YOUR OBJECTIVE. If a line of the data below holds the word "signals", list it.

RECORD EXTRACTS section start

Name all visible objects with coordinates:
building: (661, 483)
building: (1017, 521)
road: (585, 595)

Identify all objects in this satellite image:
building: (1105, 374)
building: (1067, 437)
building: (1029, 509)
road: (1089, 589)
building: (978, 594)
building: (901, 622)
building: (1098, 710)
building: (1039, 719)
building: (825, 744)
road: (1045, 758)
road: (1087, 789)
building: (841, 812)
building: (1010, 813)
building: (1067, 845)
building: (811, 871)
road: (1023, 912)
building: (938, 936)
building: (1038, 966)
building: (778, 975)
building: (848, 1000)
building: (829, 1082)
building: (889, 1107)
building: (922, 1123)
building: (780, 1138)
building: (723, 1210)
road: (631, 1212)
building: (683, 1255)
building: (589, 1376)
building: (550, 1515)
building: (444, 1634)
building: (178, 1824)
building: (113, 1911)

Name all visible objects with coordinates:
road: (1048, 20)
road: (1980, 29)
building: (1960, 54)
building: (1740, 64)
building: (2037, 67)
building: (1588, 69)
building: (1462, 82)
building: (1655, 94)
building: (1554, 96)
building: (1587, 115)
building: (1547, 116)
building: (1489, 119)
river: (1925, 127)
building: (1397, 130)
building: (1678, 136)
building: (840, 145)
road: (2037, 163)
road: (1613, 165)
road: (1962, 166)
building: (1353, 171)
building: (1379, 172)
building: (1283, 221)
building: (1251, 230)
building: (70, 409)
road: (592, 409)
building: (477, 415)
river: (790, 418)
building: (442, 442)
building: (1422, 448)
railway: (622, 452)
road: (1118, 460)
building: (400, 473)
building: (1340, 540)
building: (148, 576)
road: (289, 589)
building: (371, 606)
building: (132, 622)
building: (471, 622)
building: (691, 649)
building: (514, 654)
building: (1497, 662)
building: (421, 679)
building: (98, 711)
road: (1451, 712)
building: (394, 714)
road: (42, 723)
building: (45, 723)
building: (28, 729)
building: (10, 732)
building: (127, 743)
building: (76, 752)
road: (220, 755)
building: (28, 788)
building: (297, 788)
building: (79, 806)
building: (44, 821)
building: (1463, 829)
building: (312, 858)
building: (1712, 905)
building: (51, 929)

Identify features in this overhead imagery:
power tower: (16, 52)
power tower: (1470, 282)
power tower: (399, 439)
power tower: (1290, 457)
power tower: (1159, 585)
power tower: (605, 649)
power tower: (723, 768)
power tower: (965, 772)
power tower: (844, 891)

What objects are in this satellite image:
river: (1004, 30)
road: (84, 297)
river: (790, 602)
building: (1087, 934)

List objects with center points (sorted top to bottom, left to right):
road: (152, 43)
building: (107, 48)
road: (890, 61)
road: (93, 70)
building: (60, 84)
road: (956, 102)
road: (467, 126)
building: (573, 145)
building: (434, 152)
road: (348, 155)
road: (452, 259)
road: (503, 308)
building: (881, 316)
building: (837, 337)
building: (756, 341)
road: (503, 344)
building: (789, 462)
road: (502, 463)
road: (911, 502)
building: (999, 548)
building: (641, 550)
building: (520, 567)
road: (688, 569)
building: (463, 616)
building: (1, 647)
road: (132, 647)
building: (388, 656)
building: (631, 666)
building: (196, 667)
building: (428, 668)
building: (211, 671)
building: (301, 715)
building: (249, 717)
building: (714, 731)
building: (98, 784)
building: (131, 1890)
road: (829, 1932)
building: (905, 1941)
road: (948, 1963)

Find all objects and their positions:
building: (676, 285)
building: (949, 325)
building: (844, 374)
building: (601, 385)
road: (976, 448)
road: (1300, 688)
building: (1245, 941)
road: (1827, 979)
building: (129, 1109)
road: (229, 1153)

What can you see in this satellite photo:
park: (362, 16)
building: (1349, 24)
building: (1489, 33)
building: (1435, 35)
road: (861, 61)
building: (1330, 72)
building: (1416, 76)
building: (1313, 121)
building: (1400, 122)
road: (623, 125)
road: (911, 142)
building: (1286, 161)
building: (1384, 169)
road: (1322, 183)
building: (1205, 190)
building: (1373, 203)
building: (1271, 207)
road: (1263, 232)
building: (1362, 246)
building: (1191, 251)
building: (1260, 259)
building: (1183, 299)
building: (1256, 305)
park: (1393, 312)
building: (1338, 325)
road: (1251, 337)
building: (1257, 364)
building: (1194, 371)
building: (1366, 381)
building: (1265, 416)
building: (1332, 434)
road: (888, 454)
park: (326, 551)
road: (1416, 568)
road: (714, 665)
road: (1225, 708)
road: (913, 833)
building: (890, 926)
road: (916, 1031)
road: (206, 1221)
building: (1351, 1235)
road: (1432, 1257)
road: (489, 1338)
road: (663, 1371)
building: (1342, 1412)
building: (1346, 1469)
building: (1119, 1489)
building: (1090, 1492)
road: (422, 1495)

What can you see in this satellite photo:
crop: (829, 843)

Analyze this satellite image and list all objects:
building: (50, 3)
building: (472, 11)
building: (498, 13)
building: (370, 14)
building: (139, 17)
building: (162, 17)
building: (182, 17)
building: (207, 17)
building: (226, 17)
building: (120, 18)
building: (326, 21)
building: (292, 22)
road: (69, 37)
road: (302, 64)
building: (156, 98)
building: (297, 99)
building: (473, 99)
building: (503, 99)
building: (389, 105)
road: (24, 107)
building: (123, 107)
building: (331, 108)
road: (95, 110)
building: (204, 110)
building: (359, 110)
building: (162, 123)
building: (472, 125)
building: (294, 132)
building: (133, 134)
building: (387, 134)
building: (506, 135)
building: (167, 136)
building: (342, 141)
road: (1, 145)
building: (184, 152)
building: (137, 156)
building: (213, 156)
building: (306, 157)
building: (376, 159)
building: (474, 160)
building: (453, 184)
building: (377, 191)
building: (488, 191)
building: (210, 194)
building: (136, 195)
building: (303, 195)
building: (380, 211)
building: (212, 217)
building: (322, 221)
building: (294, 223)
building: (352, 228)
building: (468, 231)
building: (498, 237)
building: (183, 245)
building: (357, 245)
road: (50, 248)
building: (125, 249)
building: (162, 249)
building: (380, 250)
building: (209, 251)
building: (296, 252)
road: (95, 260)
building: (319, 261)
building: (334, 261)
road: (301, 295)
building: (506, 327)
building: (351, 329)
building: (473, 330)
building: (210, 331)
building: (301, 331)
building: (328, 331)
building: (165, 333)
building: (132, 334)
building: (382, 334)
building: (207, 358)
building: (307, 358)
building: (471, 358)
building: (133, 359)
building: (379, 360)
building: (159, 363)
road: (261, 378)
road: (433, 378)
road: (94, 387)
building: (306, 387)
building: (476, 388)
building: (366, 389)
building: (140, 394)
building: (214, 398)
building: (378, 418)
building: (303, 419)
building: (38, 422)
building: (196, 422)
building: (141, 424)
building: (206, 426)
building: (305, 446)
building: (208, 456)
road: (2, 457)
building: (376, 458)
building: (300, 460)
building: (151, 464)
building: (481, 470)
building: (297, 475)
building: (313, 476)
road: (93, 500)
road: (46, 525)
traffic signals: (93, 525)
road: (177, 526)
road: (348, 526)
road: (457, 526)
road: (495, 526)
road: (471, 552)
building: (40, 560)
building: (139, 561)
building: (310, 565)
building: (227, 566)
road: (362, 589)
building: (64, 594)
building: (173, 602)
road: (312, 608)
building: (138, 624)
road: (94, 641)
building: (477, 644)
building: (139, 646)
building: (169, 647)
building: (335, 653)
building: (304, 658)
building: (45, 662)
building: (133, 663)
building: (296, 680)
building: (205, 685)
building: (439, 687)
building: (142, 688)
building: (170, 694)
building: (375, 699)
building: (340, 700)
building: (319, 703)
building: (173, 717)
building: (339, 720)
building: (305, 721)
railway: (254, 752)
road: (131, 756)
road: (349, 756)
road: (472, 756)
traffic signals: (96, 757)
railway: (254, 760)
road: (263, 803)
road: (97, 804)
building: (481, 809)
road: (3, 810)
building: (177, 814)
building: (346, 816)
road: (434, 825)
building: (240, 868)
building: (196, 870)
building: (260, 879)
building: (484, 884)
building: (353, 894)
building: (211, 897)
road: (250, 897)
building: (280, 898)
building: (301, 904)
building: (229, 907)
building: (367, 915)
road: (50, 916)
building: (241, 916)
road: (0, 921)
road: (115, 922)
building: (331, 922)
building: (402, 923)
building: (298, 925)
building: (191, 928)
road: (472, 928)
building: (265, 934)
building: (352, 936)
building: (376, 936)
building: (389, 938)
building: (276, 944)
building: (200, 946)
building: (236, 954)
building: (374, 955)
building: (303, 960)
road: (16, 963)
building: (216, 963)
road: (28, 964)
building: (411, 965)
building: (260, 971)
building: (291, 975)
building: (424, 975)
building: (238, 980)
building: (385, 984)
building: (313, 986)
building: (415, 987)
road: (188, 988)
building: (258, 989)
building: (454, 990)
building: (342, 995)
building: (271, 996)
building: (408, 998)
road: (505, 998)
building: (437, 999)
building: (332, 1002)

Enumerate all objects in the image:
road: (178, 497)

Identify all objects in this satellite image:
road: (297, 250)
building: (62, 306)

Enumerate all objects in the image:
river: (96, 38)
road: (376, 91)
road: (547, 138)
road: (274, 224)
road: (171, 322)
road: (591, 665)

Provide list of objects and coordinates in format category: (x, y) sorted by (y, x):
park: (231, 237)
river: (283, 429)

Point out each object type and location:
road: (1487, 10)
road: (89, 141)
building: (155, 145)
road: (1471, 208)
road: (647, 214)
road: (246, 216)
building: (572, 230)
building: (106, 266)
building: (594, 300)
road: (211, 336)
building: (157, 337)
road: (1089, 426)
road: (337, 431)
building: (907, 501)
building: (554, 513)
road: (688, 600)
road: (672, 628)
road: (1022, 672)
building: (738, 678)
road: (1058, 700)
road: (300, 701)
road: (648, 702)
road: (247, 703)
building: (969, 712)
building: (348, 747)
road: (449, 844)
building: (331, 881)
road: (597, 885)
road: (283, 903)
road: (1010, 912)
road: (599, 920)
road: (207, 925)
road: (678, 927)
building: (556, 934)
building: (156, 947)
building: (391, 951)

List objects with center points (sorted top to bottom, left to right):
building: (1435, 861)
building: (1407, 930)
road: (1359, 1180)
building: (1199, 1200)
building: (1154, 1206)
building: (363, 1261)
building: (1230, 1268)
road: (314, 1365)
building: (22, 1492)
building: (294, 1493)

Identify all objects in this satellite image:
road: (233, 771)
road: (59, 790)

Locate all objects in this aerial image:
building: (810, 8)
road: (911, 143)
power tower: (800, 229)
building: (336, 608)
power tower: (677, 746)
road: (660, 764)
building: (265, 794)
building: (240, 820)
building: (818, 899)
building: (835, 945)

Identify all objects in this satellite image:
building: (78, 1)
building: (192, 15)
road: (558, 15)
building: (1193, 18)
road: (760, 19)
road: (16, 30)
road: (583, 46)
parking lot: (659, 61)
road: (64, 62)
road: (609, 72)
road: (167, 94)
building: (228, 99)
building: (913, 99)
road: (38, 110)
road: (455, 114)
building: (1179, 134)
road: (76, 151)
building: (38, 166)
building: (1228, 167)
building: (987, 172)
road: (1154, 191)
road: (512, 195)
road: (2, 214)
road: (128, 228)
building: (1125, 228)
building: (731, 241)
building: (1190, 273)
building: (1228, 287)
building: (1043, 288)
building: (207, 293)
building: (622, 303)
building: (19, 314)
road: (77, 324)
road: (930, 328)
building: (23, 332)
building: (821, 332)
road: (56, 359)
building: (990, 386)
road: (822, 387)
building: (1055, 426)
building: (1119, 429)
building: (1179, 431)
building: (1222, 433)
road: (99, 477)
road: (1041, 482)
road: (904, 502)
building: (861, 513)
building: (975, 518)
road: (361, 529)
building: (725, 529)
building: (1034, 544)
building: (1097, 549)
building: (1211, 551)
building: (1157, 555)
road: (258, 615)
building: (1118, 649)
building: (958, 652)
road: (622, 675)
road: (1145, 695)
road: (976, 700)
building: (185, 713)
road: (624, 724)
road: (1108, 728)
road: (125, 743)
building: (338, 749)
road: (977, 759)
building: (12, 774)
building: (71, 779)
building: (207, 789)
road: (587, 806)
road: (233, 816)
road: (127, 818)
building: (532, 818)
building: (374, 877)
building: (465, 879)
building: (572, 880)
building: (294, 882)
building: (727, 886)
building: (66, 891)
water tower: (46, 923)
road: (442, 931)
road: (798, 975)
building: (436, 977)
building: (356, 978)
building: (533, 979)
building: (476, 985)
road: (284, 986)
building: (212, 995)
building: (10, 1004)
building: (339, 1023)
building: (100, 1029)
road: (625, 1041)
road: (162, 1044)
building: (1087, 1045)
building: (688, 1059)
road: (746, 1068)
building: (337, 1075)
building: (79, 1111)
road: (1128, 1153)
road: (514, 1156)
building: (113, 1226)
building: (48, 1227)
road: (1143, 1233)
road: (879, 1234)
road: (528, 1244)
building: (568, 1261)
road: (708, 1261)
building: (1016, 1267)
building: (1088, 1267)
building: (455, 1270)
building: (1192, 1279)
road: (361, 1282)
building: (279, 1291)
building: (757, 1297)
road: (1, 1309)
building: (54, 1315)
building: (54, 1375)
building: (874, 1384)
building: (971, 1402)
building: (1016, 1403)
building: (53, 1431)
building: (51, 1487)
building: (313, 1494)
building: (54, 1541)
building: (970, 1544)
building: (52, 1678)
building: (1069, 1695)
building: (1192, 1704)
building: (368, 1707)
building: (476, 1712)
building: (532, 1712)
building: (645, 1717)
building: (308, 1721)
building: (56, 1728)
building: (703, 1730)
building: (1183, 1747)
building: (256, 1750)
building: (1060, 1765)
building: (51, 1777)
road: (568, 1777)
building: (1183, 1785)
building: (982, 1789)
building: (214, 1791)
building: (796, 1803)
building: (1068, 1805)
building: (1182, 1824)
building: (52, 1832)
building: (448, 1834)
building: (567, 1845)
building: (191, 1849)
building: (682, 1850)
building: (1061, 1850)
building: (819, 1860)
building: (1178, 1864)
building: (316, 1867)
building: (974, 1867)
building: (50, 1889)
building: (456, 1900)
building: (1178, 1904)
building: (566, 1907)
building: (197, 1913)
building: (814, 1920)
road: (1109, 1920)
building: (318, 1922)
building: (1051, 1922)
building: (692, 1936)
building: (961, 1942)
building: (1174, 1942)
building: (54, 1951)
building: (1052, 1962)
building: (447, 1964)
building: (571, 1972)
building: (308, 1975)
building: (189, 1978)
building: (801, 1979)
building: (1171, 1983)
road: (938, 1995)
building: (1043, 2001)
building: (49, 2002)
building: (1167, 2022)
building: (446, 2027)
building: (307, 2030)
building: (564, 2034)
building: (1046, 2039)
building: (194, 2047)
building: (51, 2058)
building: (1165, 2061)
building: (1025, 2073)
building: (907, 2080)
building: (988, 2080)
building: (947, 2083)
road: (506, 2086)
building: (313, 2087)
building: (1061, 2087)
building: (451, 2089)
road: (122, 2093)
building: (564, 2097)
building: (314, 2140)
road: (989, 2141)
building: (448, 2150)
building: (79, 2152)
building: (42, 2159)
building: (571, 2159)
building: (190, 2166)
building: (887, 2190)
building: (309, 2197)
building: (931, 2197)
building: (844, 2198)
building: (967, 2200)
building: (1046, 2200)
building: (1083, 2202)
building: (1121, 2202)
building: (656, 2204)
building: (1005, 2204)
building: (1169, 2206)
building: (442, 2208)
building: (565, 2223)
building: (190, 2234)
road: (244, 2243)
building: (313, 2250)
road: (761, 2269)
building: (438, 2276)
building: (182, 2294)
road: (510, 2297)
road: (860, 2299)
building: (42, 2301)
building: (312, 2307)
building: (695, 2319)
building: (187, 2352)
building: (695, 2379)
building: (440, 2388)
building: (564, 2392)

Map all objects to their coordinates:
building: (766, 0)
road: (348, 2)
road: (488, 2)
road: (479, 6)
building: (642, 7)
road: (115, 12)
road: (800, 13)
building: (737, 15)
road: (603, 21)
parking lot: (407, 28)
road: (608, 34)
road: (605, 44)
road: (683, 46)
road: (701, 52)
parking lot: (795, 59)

RECORD EXTRACTS section end

RESULT FOR THIS TASK.
traffic signals: (93, 525)
traffic signals: (96, 757)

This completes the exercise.